What you should do - Lines outside the range are not wanted. Give again exactly the lines between the line holding "SONAR pin ECHO: D1 -> D2" and the line holding "SD1 pin CS: TX -> D5", inclusive, from the listing below.

Records to use -
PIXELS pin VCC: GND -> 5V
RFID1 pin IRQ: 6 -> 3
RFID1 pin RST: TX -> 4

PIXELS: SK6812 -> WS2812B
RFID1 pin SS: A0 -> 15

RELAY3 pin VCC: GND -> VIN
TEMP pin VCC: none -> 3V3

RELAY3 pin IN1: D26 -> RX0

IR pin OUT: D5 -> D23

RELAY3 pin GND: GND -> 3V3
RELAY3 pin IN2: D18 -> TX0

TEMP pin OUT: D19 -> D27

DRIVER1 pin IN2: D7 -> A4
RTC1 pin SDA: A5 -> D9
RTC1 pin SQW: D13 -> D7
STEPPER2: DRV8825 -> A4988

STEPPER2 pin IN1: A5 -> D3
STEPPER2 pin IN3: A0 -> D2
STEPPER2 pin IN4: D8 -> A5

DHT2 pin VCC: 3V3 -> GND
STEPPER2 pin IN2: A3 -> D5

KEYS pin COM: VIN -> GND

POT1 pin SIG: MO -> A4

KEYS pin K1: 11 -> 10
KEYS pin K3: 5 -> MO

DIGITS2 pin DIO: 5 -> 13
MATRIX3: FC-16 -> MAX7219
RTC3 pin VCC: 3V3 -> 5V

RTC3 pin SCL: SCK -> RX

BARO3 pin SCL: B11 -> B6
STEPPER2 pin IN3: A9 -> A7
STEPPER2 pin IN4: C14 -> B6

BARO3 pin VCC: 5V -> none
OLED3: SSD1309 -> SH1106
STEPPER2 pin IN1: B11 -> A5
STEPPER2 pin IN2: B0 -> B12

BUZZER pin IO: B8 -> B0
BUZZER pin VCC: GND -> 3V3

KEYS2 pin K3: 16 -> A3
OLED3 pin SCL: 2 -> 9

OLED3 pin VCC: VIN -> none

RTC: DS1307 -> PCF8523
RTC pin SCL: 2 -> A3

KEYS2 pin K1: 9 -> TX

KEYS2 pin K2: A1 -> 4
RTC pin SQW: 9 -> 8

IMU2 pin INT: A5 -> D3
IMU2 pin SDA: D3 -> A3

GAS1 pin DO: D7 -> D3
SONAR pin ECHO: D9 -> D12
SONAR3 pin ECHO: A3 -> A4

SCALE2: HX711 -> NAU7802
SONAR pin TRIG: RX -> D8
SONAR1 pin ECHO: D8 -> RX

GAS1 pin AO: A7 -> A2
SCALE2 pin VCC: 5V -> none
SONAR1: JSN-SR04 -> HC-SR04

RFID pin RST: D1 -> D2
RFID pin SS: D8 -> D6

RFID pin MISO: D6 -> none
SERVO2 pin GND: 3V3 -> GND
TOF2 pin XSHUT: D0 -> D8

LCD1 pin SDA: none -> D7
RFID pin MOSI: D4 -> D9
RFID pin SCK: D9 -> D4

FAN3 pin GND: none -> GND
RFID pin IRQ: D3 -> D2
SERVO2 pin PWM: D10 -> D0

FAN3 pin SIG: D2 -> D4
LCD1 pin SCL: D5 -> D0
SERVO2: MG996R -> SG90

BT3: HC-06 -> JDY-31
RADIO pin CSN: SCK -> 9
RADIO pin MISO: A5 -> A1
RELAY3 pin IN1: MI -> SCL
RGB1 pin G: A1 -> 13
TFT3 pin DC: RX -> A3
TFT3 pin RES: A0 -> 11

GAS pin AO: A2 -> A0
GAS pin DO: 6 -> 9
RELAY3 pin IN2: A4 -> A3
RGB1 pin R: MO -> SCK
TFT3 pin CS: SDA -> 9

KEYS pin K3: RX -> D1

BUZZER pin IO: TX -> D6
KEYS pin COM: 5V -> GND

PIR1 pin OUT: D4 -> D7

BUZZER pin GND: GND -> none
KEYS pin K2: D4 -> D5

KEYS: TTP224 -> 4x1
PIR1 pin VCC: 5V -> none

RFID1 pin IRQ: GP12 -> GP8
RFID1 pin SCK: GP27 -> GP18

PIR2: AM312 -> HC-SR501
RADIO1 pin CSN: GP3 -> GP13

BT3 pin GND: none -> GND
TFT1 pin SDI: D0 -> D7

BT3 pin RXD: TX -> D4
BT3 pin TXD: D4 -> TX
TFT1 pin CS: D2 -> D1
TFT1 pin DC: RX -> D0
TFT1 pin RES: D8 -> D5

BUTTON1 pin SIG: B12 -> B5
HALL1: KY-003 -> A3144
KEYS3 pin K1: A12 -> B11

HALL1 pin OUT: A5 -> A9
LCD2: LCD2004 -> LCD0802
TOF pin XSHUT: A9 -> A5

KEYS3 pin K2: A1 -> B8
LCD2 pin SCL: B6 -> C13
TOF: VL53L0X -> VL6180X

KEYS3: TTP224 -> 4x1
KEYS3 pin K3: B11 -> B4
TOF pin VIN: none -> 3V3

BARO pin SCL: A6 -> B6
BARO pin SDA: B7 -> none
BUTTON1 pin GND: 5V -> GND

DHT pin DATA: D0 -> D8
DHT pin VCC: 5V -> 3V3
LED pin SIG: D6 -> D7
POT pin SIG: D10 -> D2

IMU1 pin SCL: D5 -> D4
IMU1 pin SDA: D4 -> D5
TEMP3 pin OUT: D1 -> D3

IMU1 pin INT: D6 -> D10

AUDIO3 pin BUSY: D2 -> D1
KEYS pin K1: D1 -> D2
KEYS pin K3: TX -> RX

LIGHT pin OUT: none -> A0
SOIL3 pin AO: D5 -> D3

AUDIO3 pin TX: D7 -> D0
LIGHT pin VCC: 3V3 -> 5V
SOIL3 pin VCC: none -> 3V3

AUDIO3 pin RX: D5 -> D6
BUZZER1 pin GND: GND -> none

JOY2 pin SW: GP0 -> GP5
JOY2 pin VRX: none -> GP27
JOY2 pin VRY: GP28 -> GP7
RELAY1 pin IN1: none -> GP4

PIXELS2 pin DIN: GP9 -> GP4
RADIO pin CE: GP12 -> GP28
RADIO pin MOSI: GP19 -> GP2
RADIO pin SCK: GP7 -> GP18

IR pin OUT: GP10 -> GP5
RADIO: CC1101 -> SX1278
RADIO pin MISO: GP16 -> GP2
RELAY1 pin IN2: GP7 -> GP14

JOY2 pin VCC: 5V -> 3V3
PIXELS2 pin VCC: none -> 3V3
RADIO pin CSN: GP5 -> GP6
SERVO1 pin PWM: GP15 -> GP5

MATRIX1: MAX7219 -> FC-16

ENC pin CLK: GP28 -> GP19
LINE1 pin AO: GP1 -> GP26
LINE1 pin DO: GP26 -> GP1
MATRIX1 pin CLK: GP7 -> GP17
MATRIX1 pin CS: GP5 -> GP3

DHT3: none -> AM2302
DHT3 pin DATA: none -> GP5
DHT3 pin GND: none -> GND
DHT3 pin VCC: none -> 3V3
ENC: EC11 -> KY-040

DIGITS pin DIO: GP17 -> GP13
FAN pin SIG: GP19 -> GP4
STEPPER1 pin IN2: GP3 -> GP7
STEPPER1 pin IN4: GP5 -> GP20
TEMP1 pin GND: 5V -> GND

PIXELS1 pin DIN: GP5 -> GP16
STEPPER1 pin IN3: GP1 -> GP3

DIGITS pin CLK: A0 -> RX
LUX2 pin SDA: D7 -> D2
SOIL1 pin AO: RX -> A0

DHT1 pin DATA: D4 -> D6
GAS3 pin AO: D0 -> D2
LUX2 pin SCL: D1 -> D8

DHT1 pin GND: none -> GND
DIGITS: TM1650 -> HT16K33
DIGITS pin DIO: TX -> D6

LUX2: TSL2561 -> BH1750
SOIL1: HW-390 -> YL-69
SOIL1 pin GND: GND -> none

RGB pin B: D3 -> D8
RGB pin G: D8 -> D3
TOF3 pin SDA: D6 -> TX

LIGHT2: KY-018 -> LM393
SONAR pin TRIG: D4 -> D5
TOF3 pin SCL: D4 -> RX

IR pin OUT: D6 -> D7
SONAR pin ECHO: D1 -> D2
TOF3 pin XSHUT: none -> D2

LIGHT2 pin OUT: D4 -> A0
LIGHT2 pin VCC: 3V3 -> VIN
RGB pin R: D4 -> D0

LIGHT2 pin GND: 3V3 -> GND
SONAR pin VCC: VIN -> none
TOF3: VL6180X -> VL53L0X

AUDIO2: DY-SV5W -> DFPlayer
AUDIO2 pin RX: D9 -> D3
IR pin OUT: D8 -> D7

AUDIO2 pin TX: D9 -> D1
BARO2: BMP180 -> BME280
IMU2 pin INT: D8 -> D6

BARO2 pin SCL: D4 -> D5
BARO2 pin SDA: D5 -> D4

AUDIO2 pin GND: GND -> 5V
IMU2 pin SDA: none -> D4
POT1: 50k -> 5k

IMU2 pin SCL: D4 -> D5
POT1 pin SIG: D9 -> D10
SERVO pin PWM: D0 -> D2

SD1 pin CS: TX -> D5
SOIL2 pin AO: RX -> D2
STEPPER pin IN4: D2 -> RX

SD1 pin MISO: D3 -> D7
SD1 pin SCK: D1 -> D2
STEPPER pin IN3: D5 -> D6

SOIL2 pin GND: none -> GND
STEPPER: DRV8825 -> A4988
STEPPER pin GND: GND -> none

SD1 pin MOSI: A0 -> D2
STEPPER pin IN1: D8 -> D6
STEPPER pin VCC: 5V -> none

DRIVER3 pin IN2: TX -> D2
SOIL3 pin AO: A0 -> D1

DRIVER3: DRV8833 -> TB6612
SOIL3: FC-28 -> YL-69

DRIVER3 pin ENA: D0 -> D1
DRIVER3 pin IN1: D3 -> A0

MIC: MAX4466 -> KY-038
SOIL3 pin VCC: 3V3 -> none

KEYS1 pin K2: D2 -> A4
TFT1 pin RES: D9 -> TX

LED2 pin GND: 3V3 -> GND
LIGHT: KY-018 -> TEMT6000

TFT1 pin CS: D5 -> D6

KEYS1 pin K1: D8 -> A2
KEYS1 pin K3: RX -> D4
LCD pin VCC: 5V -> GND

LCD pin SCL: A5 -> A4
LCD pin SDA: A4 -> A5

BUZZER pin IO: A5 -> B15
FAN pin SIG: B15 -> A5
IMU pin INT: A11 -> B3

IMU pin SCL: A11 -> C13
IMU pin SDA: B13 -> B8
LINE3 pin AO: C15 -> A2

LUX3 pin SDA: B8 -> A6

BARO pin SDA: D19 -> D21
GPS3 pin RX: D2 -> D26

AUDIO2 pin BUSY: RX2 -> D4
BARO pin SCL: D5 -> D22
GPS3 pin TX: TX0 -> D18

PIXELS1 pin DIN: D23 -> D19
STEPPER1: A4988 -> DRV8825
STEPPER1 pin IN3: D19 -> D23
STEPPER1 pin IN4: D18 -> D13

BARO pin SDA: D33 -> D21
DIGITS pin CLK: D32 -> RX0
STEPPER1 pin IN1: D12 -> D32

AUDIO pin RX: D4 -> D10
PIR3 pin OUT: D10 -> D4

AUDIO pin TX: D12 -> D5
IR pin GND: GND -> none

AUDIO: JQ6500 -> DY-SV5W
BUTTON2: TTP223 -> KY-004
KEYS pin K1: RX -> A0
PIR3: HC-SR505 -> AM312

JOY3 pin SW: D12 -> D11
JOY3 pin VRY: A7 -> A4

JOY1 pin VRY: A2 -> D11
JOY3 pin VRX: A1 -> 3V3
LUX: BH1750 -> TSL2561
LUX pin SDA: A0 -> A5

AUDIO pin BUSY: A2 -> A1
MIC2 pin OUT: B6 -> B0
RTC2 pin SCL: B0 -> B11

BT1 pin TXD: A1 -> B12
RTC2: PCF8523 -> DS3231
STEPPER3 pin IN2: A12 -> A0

The completed task -
SONAR pin ECHO: D1 -> D2
TOF3 pin XSHUT: none -> D2

LIGHT2 pin OUT: D4 -> A0
LIGHT2 pin VCC: 3V3 -> VIN
RGB pin R: D4 -> D0

LIGHT2 pin GND: 3V3 -> GND
SONAR pin VCC: VIN -> none
TOF3: VL6180X -> VL53L0X

AUDIO2: DY-SV5W -> DFPlayer
AUDIO2 pin RX: D9 -> D3
IR pin OUT: D8 -> D7

AUDIO2 pin TX: D9 -> D1
BARO2: BMP180 -> BME280
IMU2 pin INT: D8 -> D6

BARO2 pin SCL: D4 -> D5
BARO2 pin SDA: D5 -> D4

AUDIO2 pin GND: GND -> 5V
IMU2 pin SDA: none -> D4
POT1: 50k -> 5k

IMU2 pin SCL: D4 -> D5
POT1 pin SIG: D9 -> D10
SERVO pin PWM: D0 -> D2

SD1 pin CS: TX -> D5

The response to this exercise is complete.